[start of Supplied information]

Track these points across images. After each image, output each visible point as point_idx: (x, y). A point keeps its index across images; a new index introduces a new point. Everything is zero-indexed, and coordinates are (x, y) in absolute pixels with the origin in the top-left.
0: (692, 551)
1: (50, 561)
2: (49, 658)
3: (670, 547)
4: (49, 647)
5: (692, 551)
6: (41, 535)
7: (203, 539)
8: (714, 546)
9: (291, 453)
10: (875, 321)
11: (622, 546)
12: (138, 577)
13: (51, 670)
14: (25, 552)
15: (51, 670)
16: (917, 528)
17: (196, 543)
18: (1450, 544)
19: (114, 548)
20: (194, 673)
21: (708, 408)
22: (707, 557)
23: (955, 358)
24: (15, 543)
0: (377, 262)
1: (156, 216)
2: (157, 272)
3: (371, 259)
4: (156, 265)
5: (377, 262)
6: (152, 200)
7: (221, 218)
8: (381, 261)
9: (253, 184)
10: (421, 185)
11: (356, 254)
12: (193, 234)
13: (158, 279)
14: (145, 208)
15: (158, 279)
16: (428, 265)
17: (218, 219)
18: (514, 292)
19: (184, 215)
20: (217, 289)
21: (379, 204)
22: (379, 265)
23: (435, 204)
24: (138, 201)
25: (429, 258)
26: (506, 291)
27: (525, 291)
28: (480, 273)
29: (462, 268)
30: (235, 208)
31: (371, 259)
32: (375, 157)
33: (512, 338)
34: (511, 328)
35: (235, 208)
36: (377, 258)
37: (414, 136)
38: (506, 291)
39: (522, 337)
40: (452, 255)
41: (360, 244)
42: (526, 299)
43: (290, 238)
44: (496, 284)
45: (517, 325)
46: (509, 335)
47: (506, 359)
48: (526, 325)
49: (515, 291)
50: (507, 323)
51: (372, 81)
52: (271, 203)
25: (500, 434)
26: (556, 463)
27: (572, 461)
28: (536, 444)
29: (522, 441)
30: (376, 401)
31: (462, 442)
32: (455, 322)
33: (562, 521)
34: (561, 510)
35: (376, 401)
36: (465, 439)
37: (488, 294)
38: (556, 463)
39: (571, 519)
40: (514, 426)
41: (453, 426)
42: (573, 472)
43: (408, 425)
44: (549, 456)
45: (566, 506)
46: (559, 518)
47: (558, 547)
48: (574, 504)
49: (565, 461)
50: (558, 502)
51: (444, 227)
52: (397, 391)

[end of Supplied information]

▶ _Exercise requirements_
Reproduce all of the data above verbatim, without altering any line.

▶ _Written answer_
Track these points across images. After each image, output each visible point as point_idx: (x, y). A point keeps its index across images; a new index introduces a new point. Everything is zero-indexed, and coordinates are (x, y) in absolute pixels with the origin in the top-left.
0: (692, 551)
1: (50, 561)
2: (49, 658)
3: (670, 547)
4: (49, 647)
5: (692, 551)
6: (41, 535)
7: (203, 539)
8: (714, 546)
9: (291, 453)
10: (875, 321)
11: (622, 546)
12: (138, 577)
13: (51, 670)
14: (25, 552)
15: (51, 670)
16: (917, 528)
17: (196, 543)
18: (1450, 544)
19: (114, 548)
20: (194, 673)
21: (708, 408)
22: (707, 557)
23: (955, 358)
24: (15, 543)
0: (377, 262)
1: (156, 216)
2: (157, 272)
3: (371, 259)
4: (156, 265)
5: (377, 262)
6: (152, 200)
7: (221, 218)
8: (381, 261)
9: (253, 184)
10: (421, 185)
11: (356, 254)
12: (193, 234)
13: (158, 279)
14: (145, 208)
15: (158, 279)
16: (428, 265)
17: (218, 219)
18: (514, 292)
19: (184, 215)
20: (217, 289)
21: (379, 204)
22: (379, 265)
23: (435, 204)
24: (138, 201)
25: (429, 258)
26: (506, 291)
27: (525, 291)
28: (480, 273)
29: (462, 268)
30: (235, 208)
31: (371, 259)
32: (375, 157)
33: (512, 338)
34: (511, 328)
35: (235, 208)
36: (377, 258)
37: (414, 136)
38: (506, 291)
39: (522, 337)
40: (452, 255)
41: (360, 244)
42: (526, 299)
43: (290, 238)
44: (496, 284)
45: (517, 325)
46: (509, 335)
47: (506, 359)
48: (526, 325)
49: (515, 291)
50: (507, 323)
51: (372, 81)
52: (271, 203)
25: (500, 434)
26: (556, 463)
27: (572, 461)
28: (536, 444)
29: (522, 441)
30: (376, 401)
31: (462, 442)
32: (455, 322)
33: (562, 521)
34: (561, 510)
35: (376, 401)
36: (465, 439)
37: (488, 294)
38: (556, 463)
39: (571, 519)
40: (514, 426)
41: (453, 426)
42: (573, 472)
43: (408, 425)
44: (549, 456)
45: (566, 506)
46: (559, 518)
47: (558, 547)
48: (574, 504)
49: (565, 461)
50: (558, 502)
51: (444, 227)
52: (397, 391)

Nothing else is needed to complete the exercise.